## WHAT THIS TASK INVOLVES
Could you reproduce every entry that follows, exactly as shown?

## RECORDS SHOWN
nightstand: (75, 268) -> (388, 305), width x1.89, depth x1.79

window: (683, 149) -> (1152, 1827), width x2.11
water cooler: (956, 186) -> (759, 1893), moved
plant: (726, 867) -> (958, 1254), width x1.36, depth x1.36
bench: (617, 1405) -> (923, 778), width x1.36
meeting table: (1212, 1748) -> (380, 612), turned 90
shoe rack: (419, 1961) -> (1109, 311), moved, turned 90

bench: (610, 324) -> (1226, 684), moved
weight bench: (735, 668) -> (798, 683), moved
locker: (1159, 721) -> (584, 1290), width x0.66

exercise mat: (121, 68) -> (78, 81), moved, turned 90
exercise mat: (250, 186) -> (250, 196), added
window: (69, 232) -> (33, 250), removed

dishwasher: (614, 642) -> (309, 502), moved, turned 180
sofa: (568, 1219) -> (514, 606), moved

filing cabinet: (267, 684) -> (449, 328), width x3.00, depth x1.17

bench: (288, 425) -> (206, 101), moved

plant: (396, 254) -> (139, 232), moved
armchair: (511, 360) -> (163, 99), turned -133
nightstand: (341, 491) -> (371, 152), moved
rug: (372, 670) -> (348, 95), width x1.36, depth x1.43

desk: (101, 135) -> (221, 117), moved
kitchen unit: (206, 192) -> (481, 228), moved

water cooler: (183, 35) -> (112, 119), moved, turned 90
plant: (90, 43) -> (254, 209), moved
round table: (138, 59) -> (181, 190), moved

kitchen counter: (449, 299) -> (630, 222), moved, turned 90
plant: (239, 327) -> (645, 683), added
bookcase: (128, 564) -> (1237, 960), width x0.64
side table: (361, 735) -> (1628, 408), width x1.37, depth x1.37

## OUTPUT
nightstand: (75, 268) -> (388, 305), width x1.89, depth x1.79

window: (683, 149) -> (1152, 1827), width x2.11
water cooler: (956, 186) -> (759, 1893), moved
plant: (726, 867) -> (958, 1254), width x1.36, depth x1.36
bench: (617, 1405) -> (923, 778), width x1.36
meeting table: (1212, 1748) -> (380, 612), turned 90
shoe rack: (419, 1961) -> (1109, 311), moved, turned 90

bench: (610, 324) -> (1226, 684), moved
weight bench: (735, 668) -> (798, 683), moved
locker: (1159, 721) -> (584, 1290), width x0.66

exercise mat: (121, 68) -> (78, 81), moved, turned 90
exercise mat: (250, 186) -> (250, 196), added
window: (69, 232) -> (33, 250), removed

dishwasher: (614, 642) -> (309, 502), moved, turned 180
sofa: (568, 1219) -> (514, 606), moved

filing cabinet: (267, 684) -> (449, 328), width x3.00, depth x1.17

bench: (288, 425) -> (206, 101), moved

plant: (396, 254) -> (139, 232), moved
armchair: (511, 360) -> (163, 99), turned -133
nightstand: (341, 491) -> (371, 152), moved
rug: (372, 670) -> (348, 95), width x1.36, depth x1.43

desk: (101, 135) -> (221, 117), moved
kitchen unit: (206, 192) -> (481, 228), moved

water cooler: (183, 35) -> (112, 119), moved, turned 90
plant: (90, 43) -> (254, 209), moved
round table: (138, 59) -> (181, 190), moved

kitchen counter: (449, 299) -> (630, 222), moved, turned 90
plant: (239, 327) -> (645, 683), added
bookcase: (128, 564) -> (1237, 960), width x0.64
side table: (361, 735) -> (1628, 408), width x1.37, depth x1.37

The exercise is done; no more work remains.